━━━ Material provided

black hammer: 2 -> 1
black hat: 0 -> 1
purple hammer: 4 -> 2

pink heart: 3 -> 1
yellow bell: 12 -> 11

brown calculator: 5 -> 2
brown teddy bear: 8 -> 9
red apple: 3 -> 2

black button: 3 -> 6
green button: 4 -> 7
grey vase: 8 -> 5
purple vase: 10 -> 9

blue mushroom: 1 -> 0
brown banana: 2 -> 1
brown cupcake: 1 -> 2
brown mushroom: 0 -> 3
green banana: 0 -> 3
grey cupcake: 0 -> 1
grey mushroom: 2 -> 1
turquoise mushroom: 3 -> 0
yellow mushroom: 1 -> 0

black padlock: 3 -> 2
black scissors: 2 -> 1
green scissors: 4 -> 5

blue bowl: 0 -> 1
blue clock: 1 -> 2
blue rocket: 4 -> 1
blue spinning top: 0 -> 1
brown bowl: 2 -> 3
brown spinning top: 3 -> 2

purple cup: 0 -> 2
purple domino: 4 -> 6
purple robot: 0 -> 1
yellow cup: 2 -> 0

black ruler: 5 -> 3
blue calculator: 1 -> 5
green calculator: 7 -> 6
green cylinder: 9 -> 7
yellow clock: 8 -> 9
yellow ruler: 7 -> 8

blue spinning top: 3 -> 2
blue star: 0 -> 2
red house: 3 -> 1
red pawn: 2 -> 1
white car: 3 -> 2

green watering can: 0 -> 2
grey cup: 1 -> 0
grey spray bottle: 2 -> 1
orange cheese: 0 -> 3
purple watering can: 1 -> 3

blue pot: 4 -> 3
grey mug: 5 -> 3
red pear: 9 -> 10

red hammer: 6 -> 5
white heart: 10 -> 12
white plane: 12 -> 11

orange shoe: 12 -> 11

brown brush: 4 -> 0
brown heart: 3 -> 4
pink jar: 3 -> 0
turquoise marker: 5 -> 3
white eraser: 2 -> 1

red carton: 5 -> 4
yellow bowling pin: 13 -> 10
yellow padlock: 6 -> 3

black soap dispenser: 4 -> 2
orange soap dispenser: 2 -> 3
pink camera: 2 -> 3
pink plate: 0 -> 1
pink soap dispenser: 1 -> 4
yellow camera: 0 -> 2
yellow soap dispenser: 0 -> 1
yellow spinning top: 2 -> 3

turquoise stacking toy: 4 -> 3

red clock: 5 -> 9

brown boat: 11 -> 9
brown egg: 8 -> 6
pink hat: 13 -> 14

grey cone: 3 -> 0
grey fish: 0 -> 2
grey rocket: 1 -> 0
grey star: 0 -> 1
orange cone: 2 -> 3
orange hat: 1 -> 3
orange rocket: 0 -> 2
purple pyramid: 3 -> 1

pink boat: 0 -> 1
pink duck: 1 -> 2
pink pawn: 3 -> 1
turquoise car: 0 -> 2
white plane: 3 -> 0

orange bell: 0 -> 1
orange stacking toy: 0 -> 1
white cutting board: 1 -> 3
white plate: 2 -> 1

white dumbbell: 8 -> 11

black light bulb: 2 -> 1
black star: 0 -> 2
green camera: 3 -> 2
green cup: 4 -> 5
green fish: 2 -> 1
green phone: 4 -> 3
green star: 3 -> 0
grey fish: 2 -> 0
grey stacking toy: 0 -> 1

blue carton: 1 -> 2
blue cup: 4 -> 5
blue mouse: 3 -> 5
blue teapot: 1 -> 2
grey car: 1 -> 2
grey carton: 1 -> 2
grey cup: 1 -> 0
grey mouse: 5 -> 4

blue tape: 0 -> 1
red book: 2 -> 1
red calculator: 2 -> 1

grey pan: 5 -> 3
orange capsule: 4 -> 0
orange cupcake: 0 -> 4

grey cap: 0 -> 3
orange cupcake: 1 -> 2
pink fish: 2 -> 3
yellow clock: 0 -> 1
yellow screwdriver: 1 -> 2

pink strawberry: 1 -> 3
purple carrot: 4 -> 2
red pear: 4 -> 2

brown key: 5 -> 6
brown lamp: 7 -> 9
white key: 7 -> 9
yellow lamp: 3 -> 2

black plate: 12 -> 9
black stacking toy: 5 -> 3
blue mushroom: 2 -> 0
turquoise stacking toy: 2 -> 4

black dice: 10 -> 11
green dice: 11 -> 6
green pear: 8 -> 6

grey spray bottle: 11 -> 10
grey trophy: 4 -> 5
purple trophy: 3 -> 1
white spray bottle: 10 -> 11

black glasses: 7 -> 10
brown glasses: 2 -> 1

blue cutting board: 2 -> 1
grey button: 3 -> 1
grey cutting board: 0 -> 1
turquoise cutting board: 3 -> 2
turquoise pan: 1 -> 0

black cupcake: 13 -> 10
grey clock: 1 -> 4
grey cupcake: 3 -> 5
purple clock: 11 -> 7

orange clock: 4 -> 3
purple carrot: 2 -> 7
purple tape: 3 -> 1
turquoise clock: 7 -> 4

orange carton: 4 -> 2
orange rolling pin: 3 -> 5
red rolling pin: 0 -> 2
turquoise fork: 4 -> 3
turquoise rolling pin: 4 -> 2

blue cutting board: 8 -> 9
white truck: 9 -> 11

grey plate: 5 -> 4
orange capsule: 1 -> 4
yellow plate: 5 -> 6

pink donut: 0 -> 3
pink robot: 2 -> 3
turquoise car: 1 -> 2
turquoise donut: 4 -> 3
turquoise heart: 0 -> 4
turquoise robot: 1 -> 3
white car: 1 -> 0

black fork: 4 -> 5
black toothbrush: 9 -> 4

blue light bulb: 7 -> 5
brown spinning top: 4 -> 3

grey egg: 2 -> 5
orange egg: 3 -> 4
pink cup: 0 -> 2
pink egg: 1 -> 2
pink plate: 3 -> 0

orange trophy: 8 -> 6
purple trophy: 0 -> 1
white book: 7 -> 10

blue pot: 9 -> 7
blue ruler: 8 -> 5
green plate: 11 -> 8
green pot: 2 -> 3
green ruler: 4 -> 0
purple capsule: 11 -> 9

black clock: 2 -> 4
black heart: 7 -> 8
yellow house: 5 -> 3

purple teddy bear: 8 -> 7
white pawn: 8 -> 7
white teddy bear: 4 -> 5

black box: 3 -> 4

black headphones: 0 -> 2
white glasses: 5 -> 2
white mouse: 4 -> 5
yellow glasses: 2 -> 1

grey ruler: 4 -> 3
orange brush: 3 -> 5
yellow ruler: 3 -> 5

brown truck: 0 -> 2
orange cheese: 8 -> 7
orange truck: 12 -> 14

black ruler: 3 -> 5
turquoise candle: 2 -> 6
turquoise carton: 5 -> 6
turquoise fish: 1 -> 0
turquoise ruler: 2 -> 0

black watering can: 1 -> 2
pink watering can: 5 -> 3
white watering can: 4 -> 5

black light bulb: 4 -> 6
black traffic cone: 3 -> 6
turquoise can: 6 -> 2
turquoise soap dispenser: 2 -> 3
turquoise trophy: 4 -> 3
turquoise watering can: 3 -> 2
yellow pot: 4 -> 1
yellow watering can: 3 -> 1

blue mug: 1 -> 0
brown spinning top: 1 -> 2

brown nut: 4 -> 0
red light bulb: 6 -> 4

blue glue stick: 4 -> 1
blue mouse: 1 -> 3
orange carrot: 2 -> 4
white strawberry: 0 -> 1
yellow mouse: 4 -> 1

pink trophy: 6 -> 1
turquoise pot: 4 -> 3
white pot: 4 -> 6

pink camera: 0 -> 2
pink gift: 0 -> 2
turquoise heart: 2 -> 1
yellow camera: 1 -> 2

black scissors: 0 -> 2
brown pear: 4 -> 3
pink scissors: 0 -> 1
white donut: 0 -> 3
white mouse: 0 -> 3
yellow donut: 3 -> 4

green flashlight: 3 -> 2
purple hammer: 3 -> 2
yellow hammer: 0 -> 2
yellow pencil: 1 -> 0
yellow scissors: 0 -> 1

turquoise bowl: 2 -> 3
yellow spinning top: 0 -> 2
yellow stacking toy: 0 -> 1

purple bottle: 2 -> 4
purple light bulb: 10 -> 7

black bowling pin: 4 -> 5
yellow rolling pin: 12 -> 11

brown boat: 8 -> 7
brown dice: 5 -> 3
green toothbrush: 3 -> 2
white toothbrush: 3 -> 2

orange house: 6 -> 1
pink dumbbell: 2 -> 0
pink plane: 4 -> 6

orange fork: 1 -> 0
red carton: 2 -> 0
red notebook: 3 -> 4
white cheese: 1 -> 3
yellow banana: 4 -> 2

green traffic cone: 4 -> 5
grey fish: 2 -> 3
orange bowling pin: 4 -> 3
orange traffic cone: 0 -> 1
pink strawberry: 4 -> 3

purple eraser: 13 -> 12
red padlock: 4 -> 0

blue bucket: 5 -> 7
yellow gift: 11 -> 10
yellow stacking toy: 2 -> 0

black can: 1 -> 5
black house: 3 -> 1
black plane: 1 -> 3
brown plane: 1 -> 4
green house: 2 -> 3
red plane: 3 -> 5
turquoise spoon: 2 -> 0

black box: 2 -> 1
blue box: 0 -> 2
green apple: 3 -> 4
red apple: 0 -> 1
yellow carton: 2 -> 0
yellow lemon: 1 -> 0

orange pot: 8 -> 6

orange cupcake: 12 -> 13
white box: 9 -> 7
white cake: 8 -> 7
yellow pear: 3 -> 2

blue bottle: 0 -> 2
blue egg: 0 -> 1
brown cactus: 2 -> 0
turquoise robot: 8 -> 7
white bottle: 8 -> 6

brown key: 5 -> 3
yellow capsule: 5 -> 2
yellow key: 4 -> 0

━━━━━━

▶ Work task
Nothing should appear in the answer except the lines above from the line with "yellow camera: 0 -> 2" through the line with "orange cupcake: 0 -> 4", both included, written out exactly.

▶ Output of the task
yellow camera: 0 -> 2
yellow soap dispenser: 0 -> 1
yellow spinning top: 2 -> 3

turquoise stacking toy: 4 -> 3

red clock: 5 -> 9

brown boat: 11 -> 9
brown egg: 8 -> 6
pink hat: 13 -> 14

grey cone: 3 -> 0
grey fish: 0 -> 2
grey rocket: 1 -> 0
grey star: 0 -> 1
orange cone: 2 -> 3
orange hat: 1 -> 3
orange rocket: 0 -> 2
purple pyramid: 3 -> 1

pink boat: 0 -> 1
pink duck: 1 -> 2
pink pawn: 3 -> 1
turquoise car: 0 -> 2
white plane: 3 -> 0

orange bell: 0 -> 1
orange stacking toy: 0 -> 1
white cutting board: 1 -> 3
white plate: 2 -> 1

white dumbbell: 8 -> 11

black light bulb: 2 -> 1
black star: 0 -> 2
green camera: 3 -> 2
green cup: 4 -> 5
green fish: 2 -> 1
green phone: 4 -> 3
green star: 3 -> 0
grey fish: 2 -> 0
grey stacking toy: 0 -> 1

blue carton: 1 -> 2
blue cup: 4 -> 5
blue mouse: 3 -> 5
blue teapot: 1 -> 2
grey car: 1 -> 2
grey carton: 1 -> 2
grey cup: 1 -> 0
grey mouse: 5 -> 4

blue tape: 0 -> 1
red book: 2 -> 1
red calculator: 2 -> 1

grey pan: 5 -> 3
orange capsule: 4 -> 0
orange cupcake: 0 -> 4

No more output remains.